* INFORMATION PROVIDED:
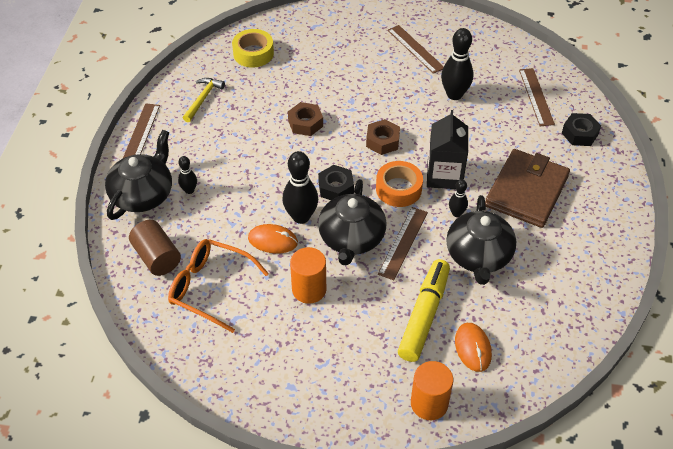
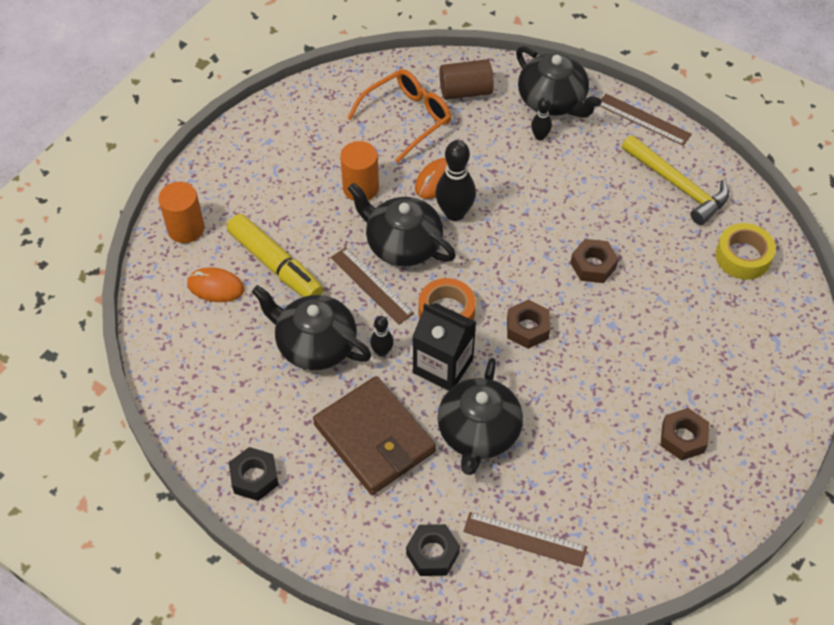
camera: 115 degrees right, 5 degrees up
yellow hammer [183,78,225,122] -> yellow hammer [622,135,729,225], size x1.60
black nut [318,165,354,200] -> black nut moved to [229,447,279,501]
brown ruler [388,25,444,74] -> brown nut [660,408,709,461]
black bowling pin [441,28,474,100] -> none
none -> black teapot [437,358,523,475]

==

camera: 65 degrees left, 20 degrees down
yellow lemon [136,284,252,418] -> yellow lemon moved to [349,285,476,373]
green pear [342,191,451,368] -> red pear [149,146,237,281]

* * *

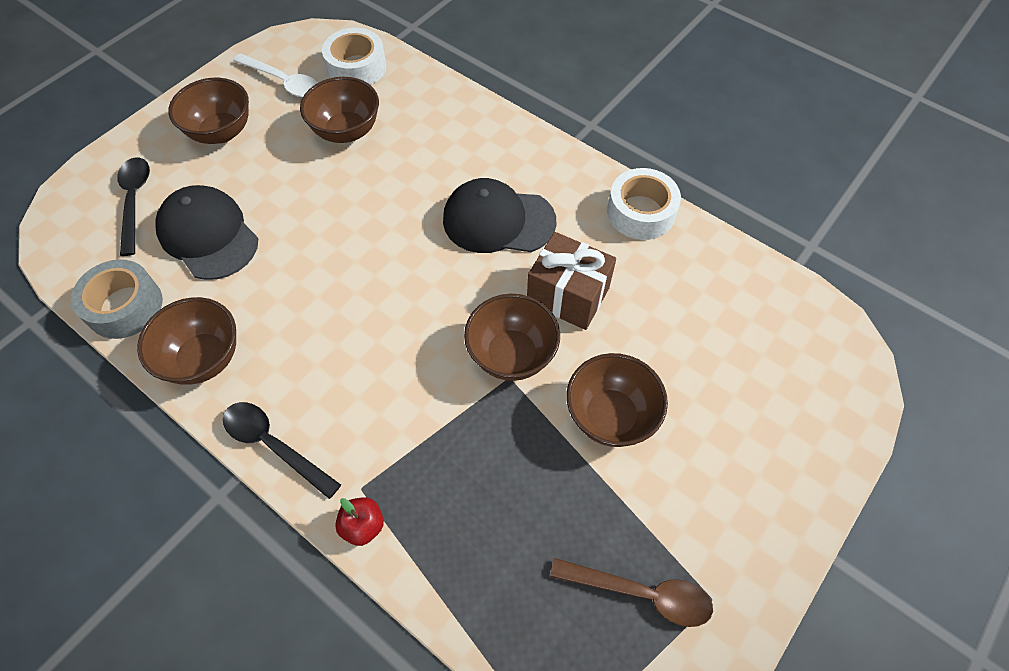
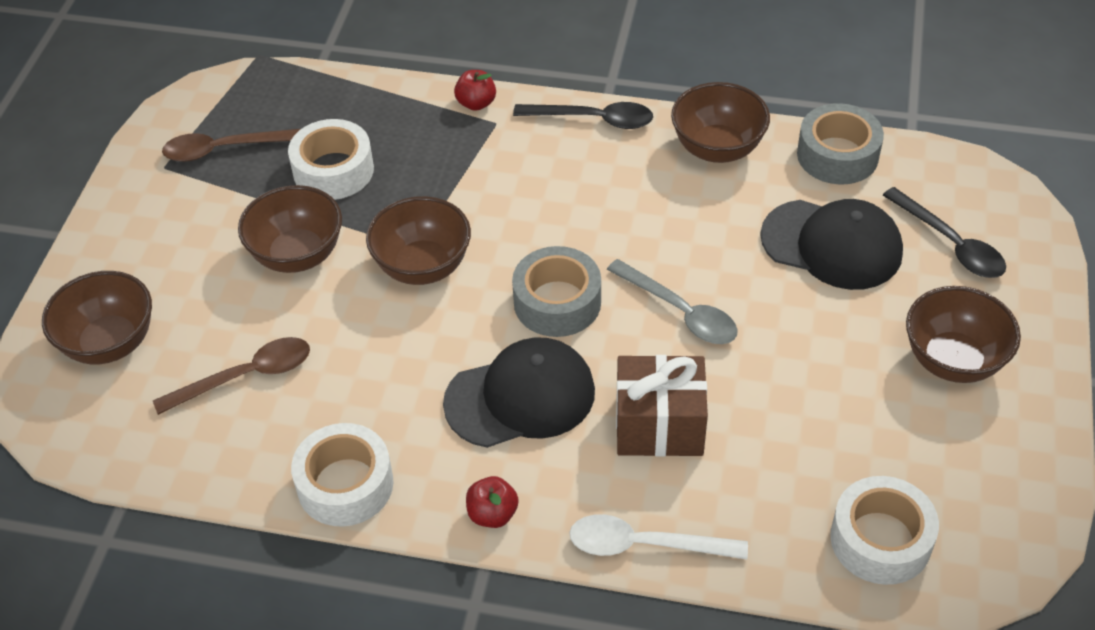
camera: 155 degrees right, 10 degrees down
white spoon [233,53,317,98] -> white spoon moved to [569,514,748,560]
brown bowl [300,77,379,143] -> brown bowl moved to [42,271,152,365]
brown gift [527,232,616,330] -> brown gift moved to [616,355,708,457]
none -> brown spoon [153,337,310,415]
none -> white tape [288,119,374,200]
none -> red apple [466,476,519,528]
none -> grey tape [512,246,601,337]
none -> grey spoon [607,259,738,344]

* YOUR GOAL:
Filter the data above down to lines with the word "camera", and copy them.

* ANSWER SECTION:
camera: 115 degrees right, 5 degrees up
camera: 65 degrees left, 20 degrees down
camera: 155 degrees right, 10 degrees down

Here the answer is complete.